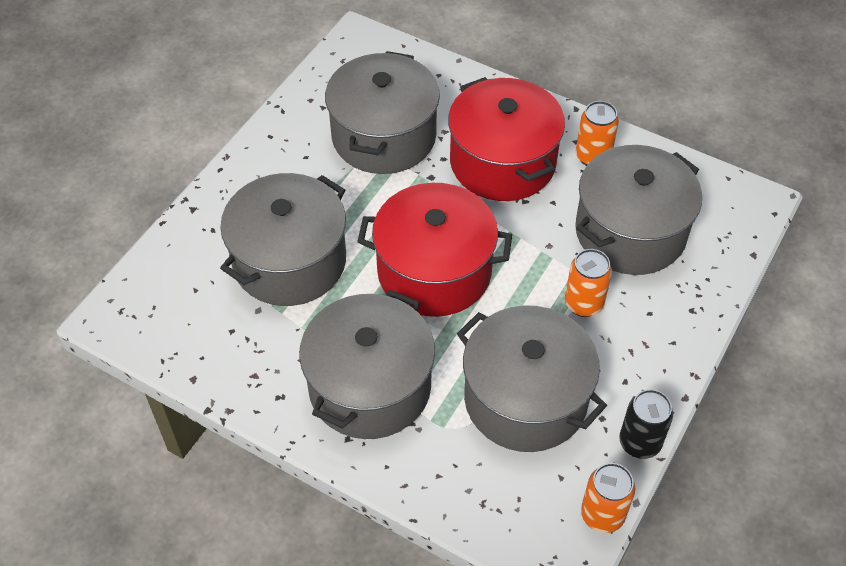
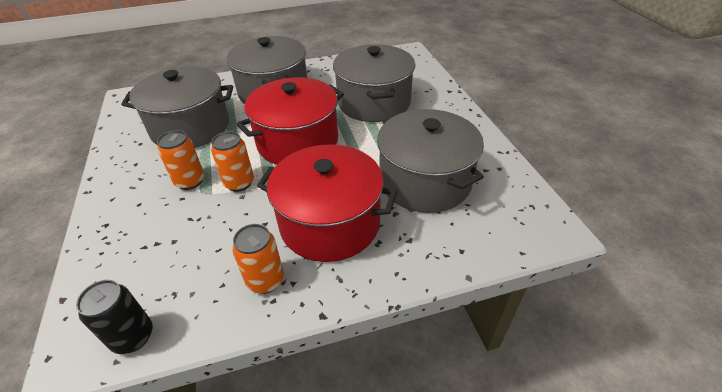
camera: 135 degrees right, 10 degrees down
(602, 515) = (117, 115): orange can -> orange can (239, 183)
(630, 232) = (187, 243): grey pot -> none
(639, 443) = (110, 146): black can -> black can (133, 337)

- [Try it] Give the listing again exactly, minus its images.

- [Solution]
camera: 135 degrees right, 10 degrees down
(602, 515) = (117, 115): orange can -> orange can (239, 183)
(630, 232) = (187, 243): grey pot -> none
(639, 443) = (110, 146): black can -> black can (133, 337)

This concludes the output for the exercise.